> [Dataset]:

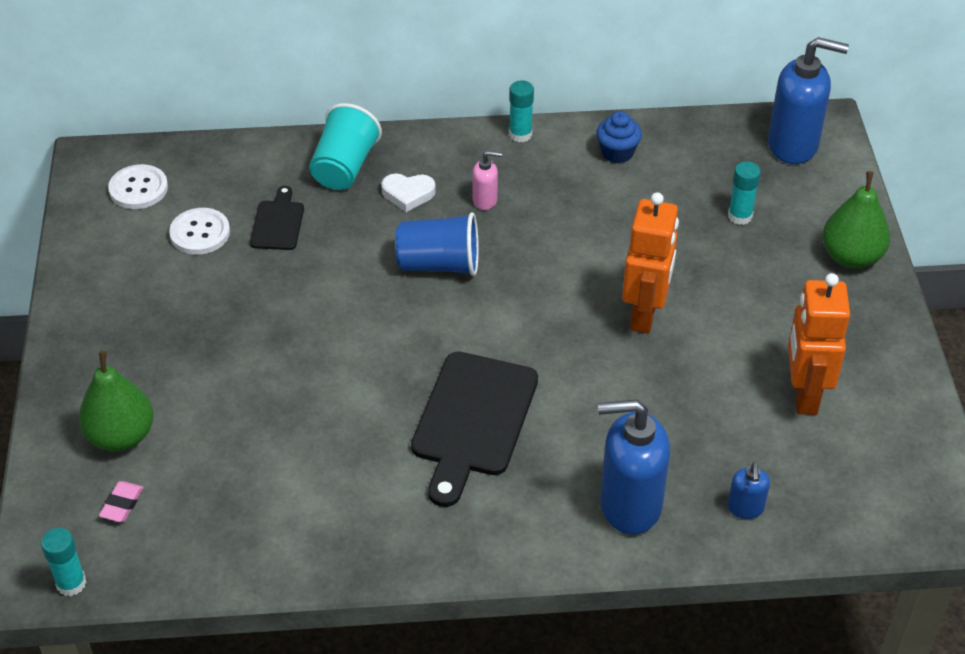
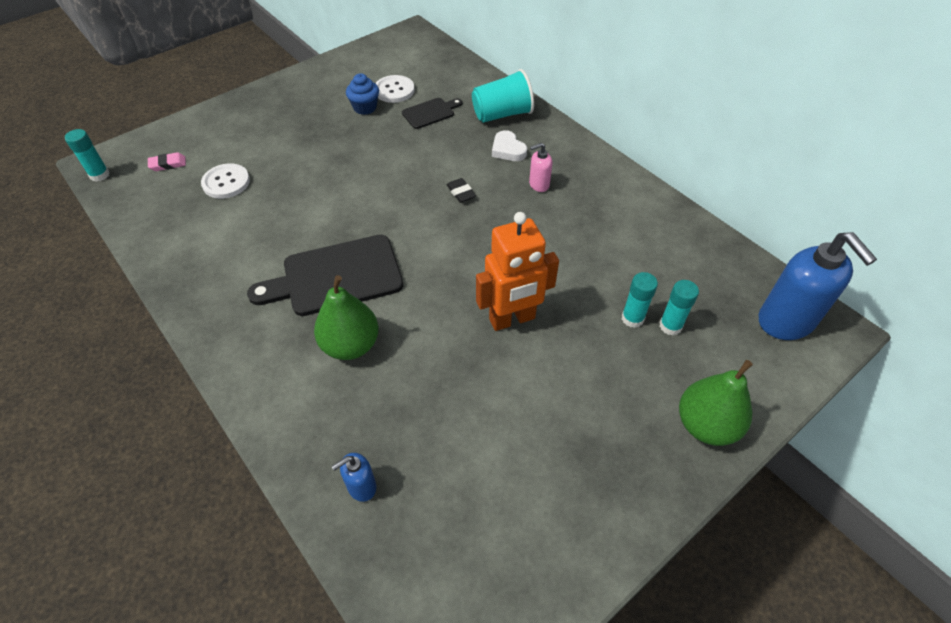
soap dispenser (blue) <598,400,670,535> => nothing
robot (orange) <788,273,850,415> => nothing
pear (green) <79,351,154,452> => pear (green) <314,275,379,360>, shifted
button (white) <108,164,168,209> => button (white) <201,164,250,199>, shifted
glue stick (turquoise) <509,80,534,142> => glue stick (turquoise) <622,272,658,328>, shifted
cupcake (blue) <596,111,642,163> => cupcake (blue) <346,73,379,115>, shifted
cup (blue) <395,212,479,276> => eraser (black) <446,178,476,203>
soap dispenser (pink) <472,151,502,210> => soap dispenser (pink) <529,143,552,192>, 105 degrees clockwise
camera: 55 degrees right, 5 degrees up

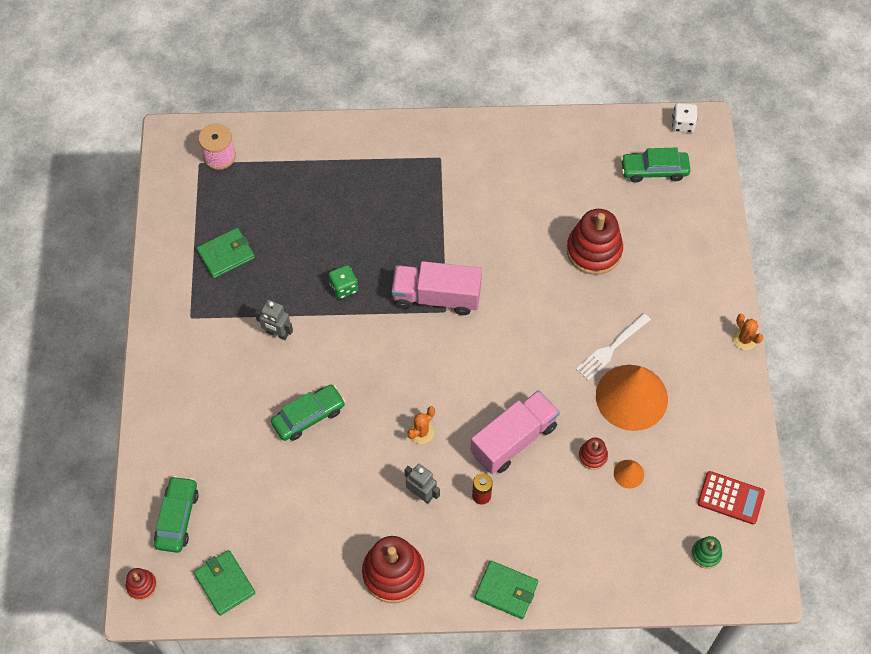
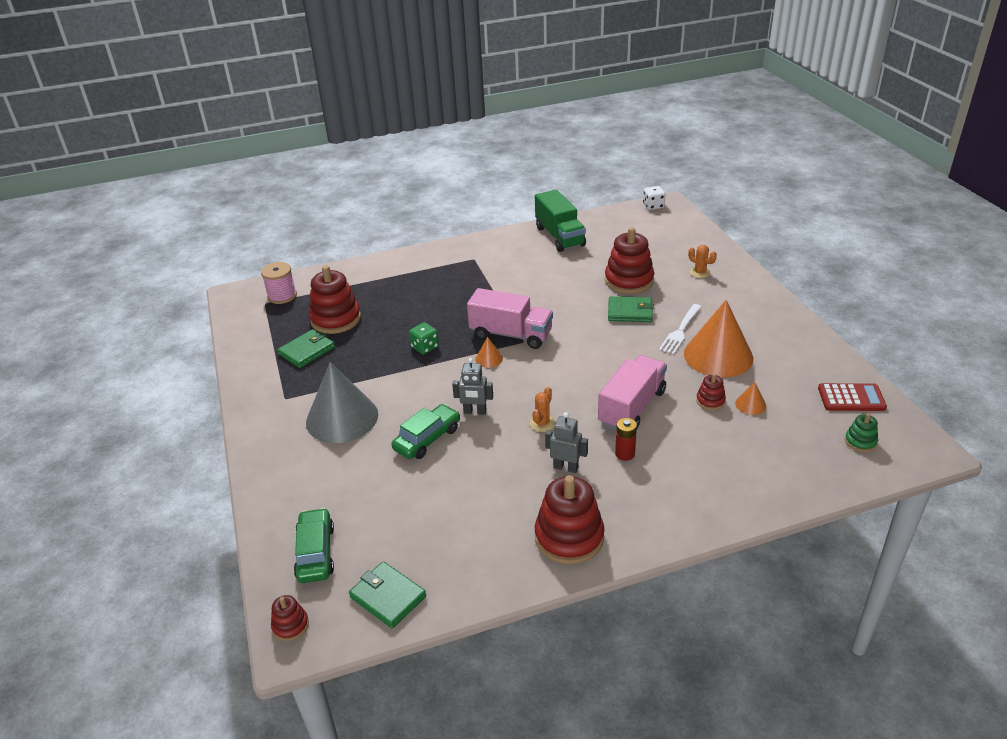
car (green) <621,148,690,183> => nothing
nothing => cone (grey) <306,362,378,443>
nothing => stacking toy (red) <309,265,361,334>
nothing => cone (orange) <475,337,503,368>
nothing => truck (green) <535,190,586,252>
robot (grey) <255,300,293,340> => robot (grey) <452,358,493,415>, shifted
wallet (green) <474,560,538,619> => wallet (green) <608,296,654,322>, shifted
cactus (orange) <733,314,763,350> => cactus (orange) <688,245,717,278>, shifted
truck (pink) <392,261,482,315> => truck (pink) <467,288,553,349>, 150 degrees counterclockwise
camera: 15 degrees left, 25 degrees down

> [Problem]: All lines in the data above from the one with "cupcake (blue) <596,111,642,163>" through the one with "soap dispenser (pink) <472,151,502,210>" must be repeated exactly, and no others.

> [Written answer]:
cupcake (blue) <596,111,642,163> => cupcake (blue) <346,73,379,115>, shifted
cup (blue) <395,212,479,276> => eraser (black) <446,178,476,203>
soap dispenser (pink) <472,151,502,210> => soap dispenser (pink) <529,143,552,192>, 105 degrees clockwise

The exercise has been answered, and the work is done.